(Object tracking records)
········

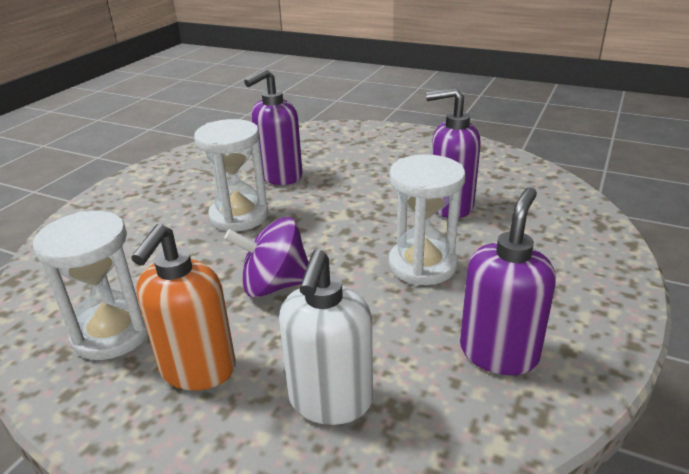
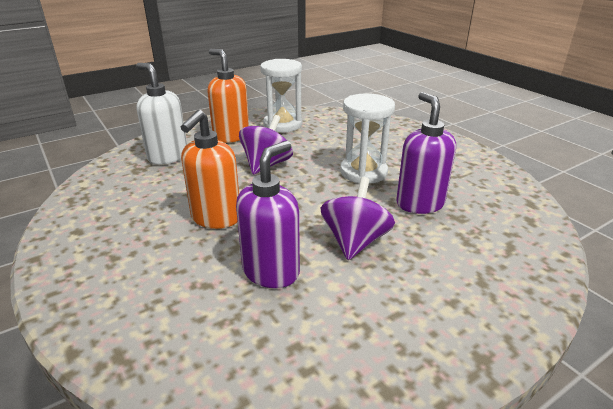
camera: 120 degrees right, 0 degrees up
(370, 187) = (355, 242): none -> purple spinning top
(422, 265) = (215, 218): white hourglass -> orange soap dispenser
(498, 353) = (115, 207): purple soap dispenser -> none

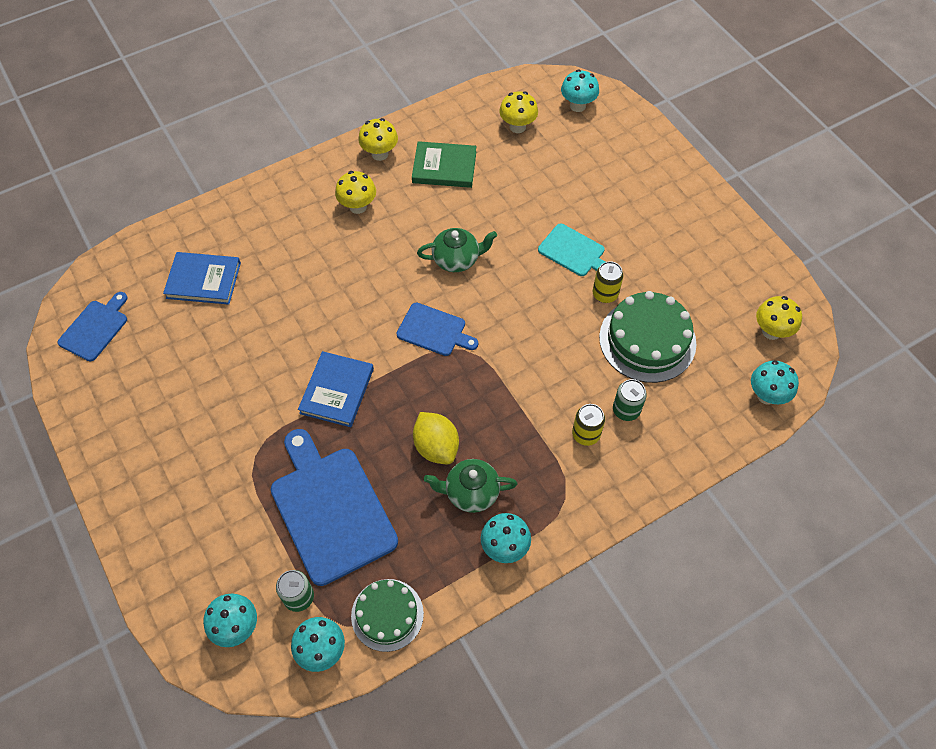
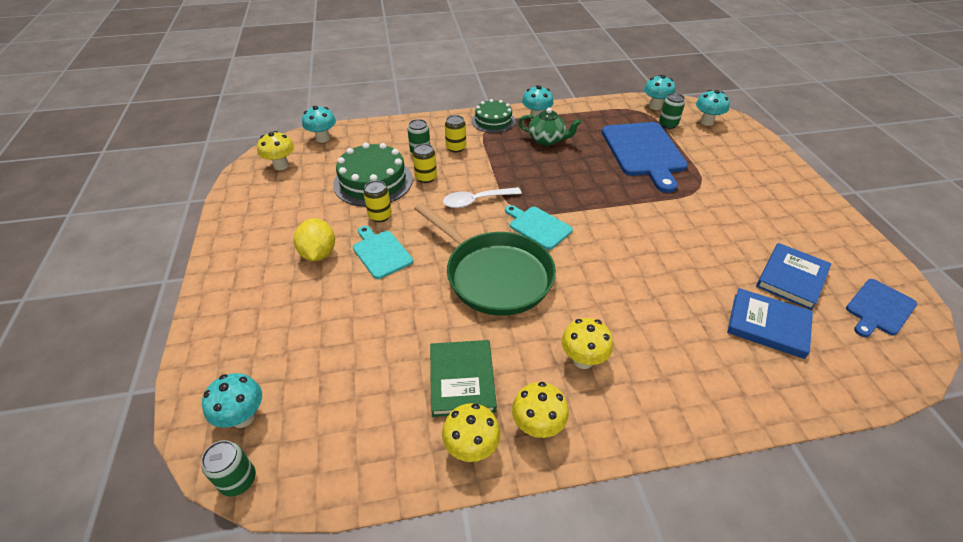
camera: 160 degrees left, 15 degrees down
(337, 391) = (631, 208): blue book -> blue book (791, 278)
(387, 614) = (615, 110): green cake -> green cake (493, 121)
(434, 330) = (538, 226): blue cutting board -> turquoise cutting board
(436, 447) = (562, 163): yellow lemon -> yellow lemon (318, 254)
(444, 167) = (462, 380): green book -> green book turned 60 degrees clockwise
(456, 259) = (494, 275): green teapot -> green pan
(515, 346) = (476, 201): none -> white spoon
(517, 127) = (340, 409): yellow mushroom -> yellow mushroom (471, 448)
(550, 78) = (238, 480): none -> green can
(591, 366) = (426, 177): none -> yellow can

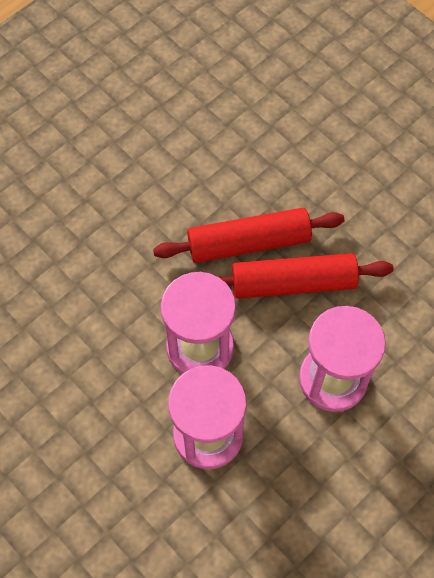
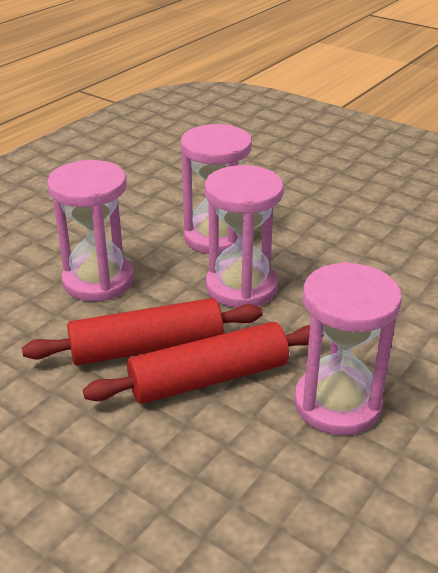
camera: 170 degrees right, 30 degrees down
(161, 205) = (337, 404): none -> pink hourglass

········

- _Assignment_
Copy the final portion of the records: every line from the one containing "(370, 187) = (355, 242): none" through the last, word for word, without pictures.

- _Your solution_
(370, 187) = (355, 242): none -> purple spinning top
(422, 265) = (215, 218): white hourglass -> orange soap dispenser
(498, 353) = (115, 207): purple soap dispenser -> none

camera: 160 degrees left, 15 degrees down
(337, 391) = (631, 208): blue book -> blue book (791, 278)
(387, 614) = (615, 110): green cake -> green cake (493, 121)
(434, 330) = (538, 226): blue cutting board -> turquoise cutting board
(436, 447) = (562, 163): yellow lemon -> yellow lemon (318, 254)
(444, 167) = (462, 380): green book -> green book turned 60 degrees clockwise
(456, 259) = (494, 275): green teapot -> green pan
(515, 346) = (476, 201): none -> white spoon
(517, 127) = (340, 409): yellow mushroom -> yellow mushroom (471, 448)
(550, 78) = (238, 480): none -> green can
(591, 366) = (426, 177): none -> yellow can

camera: 170 degrees right, 30 degrees down
(161, 205) = (337, 404): none -> pink hourglass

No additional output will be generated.